### [Your task]
Two lines in the data below mark the range: the one with "camera: 45 degrees right, 15 degrees up" and the one with "blue rolling pin [477,68,494,122]". Return both, along with every line between them, exactly.

### [Entries provided]
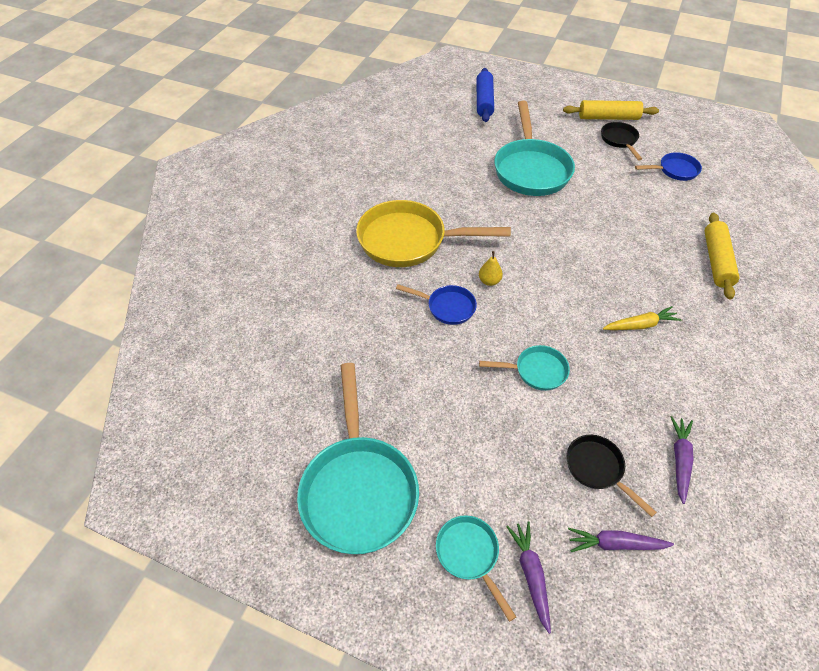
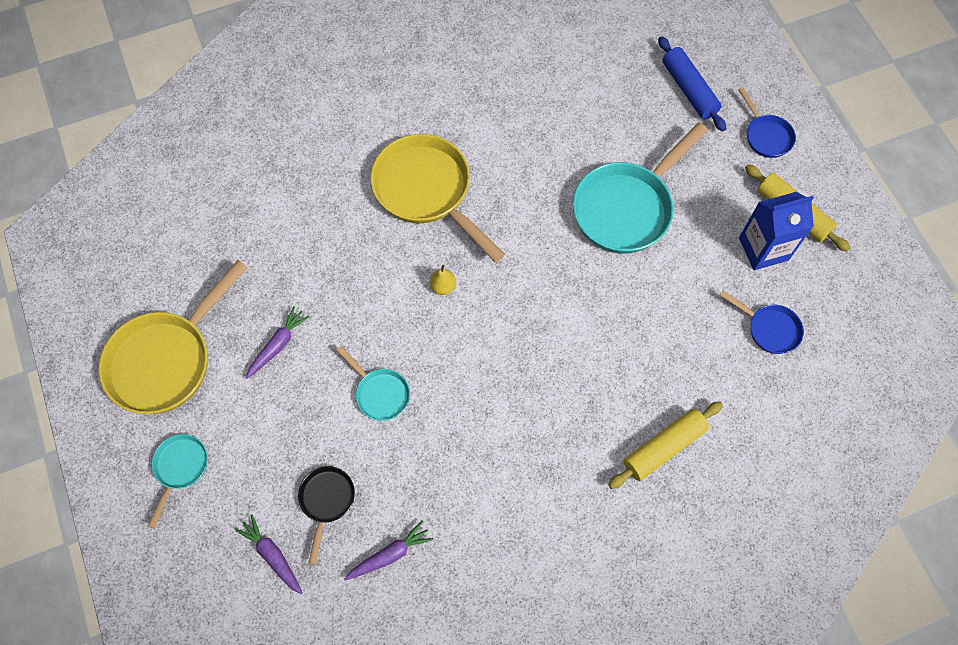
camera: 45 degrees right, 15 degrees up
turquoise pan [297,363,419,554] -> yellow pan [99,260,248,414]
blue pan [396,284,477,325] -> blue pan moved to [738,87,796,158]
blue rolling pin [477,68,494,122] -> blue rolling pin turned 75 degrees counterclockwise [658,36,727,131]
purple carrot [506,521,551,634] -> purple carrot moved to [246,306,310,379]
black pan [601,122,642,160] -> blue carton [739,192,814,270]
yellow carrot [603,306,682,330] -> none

==

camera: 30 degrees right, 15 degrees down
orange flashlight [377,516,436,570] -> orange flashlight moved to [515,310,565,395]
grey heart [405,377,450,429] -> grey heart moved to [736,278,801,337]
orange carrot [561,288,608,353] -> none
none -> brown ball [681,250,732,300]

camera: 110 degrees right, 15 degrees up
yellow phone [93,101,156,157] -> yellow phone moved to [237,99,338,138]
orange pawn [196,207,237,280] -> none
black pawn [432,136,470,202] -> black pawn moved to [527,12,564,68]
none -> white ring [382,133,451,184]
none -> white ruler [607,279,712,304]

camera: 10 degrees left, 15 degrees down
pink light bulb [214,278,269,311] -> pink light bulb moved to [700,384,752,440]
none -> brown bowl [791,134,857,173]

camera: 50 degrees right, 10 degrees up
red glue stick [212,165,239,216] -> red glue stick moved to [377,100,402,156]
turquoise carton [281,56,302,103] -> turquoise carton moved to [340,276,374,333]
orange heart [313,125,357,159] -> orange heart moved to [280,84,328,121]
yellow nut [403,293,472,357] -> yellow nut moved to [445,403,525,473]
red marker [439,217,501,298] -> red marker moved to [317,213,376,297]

### [Solved exercise]
camera: 45 degrees right, 15 degrees up
turquoise pan [297,363,419,554] -> yellow pan [99,260,248,414]
blue pan [396,284,477,325] -> blue pan moved to [738,87,796,158]
blue rolling pin [477,68,494,122] -> blue rolling pin turned 75 degrees counterclockwise [658,36,727,131]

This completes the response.